* WHAT THE TASK ASKS *
Gather each line in the entries that includes the string "bowl".

*** MATERIAL PROVIDED

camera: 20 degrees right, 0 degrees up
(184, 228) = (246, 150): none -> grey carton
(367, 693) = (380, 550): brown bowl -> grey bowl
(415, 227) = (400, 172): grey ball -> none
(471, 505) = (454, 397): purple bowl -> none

******
*** MATERIAL PROVIDED

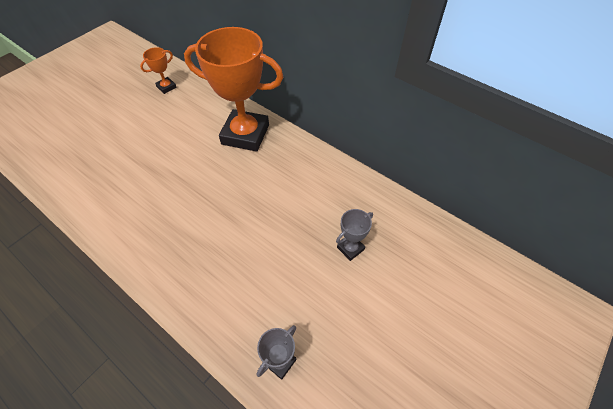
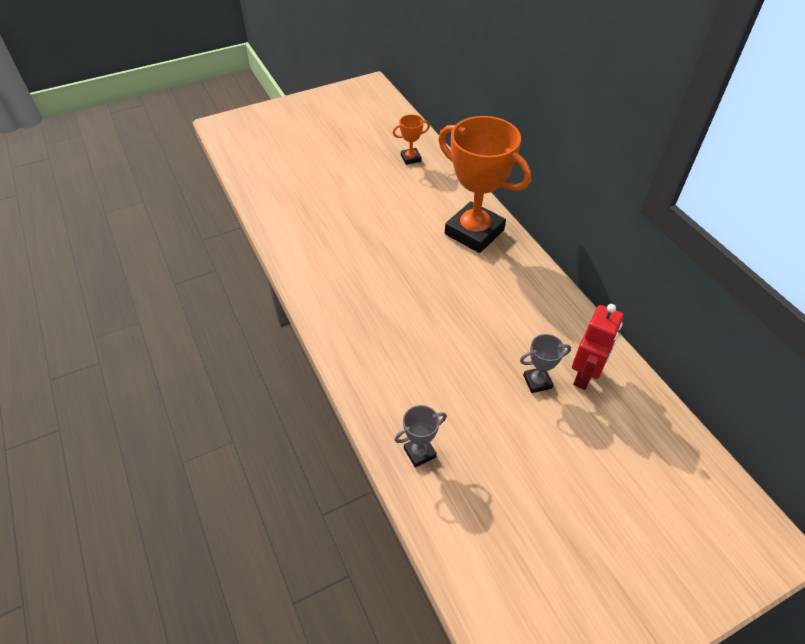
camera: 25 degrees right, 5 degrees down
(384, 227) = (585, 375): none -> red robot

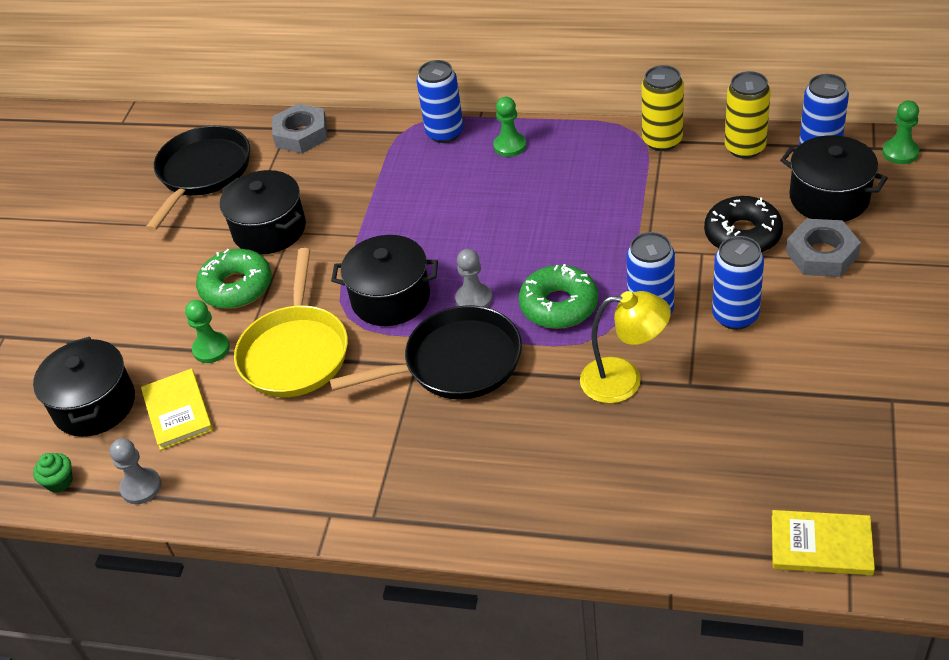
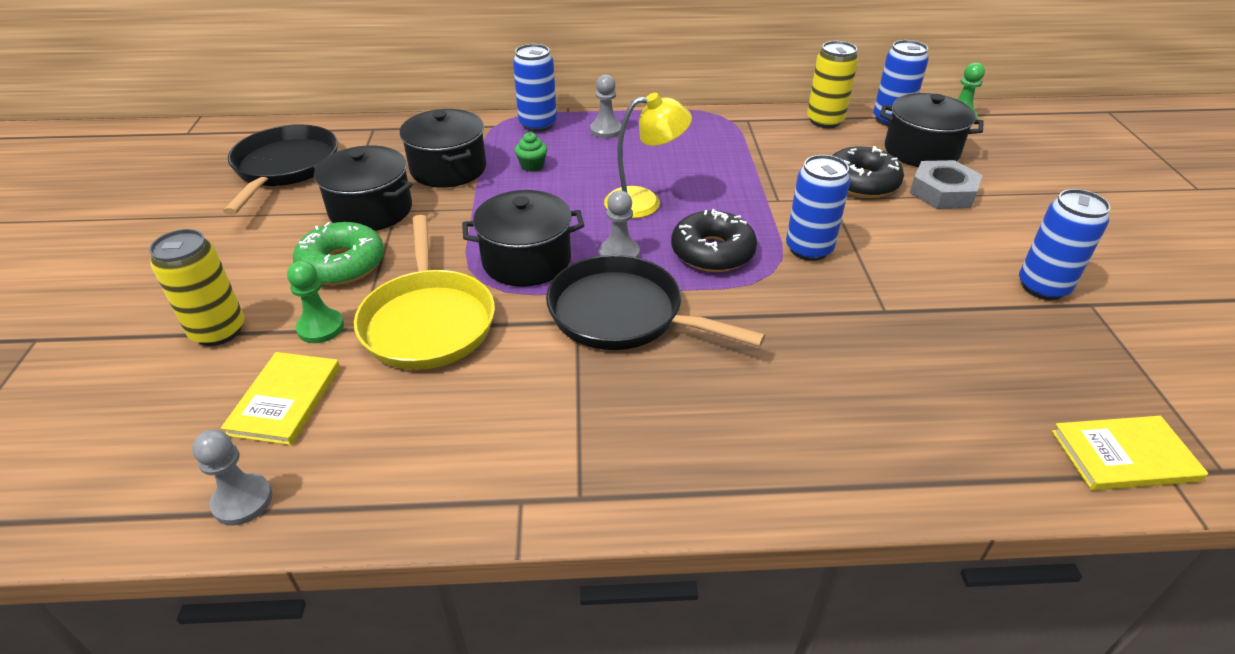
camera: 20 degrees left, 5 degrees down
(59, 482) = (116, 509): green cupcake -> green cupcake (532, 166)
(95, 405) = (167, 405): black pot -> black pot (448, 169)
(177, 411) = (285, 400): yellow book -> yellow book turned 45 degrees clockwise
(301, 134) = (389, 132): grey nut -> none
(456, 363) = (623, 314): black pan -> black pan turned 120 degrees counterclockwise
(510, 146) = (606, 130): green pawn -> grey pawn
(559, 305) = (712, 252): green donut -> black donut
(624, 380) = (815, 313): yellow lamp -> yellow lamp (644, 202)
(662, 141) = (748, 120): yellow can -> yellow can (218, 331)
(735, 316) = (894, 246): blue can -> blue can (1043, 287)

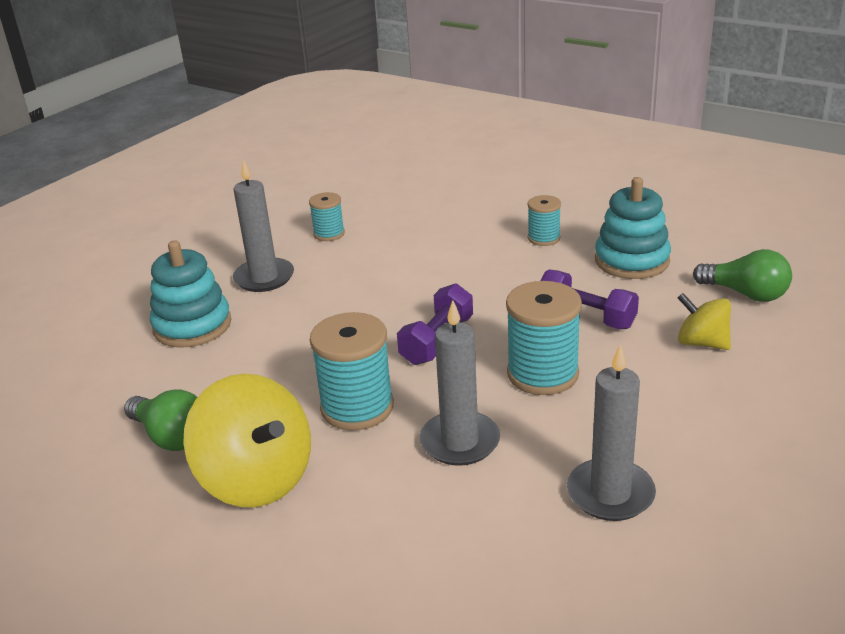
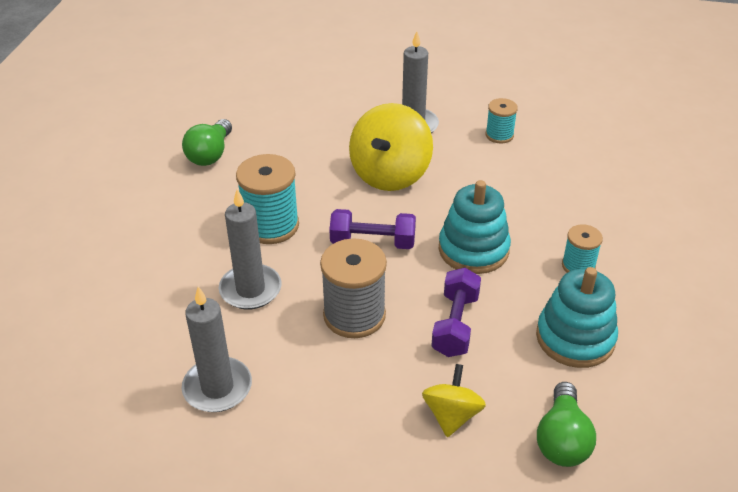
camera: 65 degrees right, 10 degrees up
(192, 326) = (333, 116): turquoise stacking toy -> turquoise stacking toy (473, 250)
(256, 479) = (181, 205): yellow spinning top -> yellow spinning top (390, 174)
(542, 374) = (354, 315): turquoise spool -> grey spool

******

* EXPECTED ANSWER *
(367, 693) = (380, 550): brown bowl -> grey bowl
(471, 505) = (454, 397): purple bowl -> none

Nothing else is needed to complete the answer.